━━━━━ Data listing

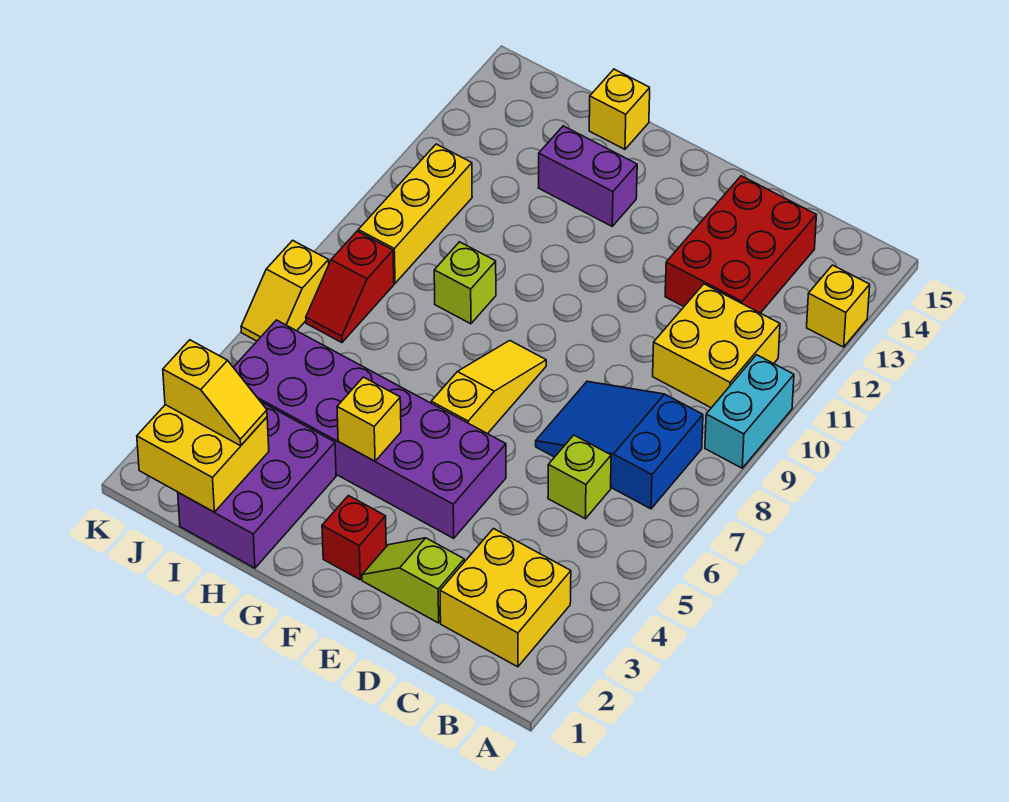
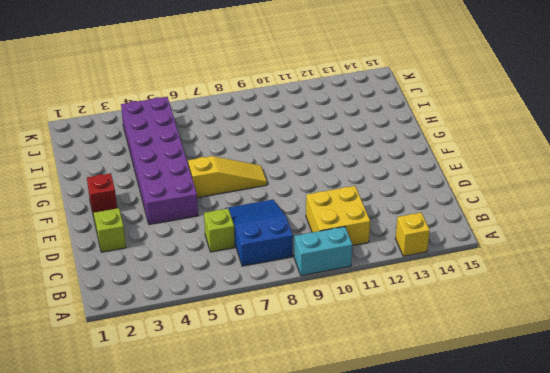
none -> yellow brick B2:C3 level 1
none -> red brick C12:D14 level 1
none -> purple brick G13:H13 level 1

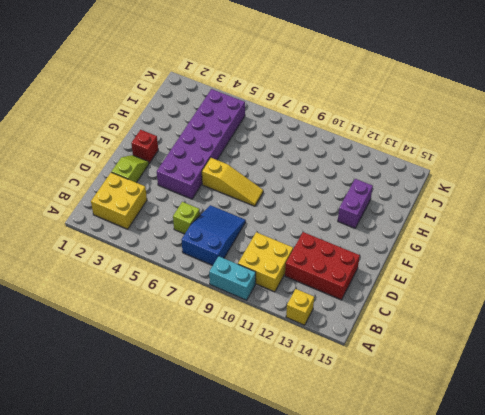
none -> purple brick H1:I3 level 1
none -> lime brick H9 level 1
none -> yellow brick H15 level 1

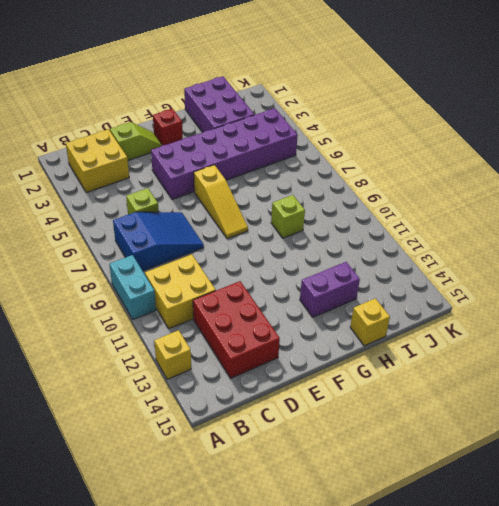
none -> red slope J7:J8 level 1 top 8
none -> yellow brick J9:J11 level 1
none -> yellow slope K6:K7 level 1 top 7

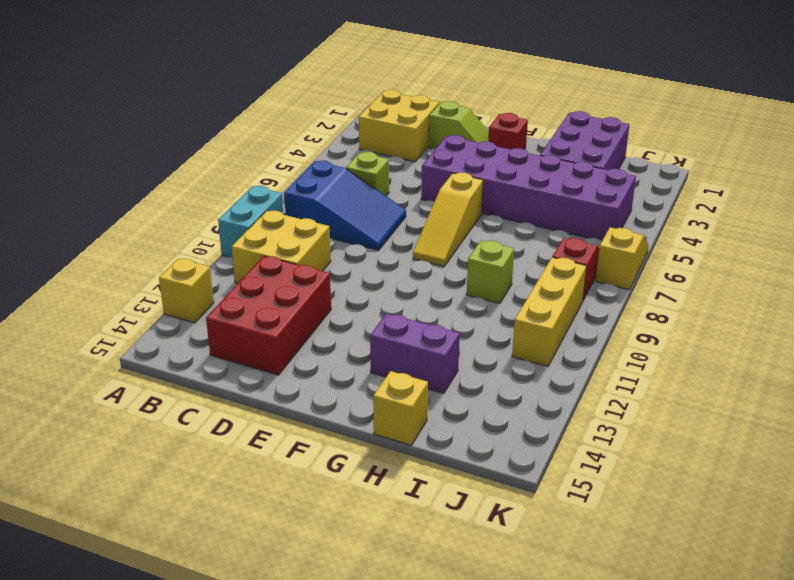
none -> yellow brick G4 level 2
none -> yellow brick I1:J2 level 2
none -> yellow slope I2:J2 level 3 top J

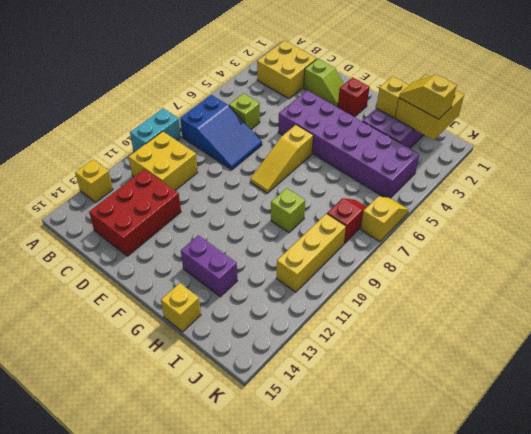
yellow brick H2 level 2 -> yellow brick G4 level 2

━━━━━━━━━━

**Work to be completed:** If a line of the data contains the word "purple", it counts toward the total; state that total alone.

**Task output:** 2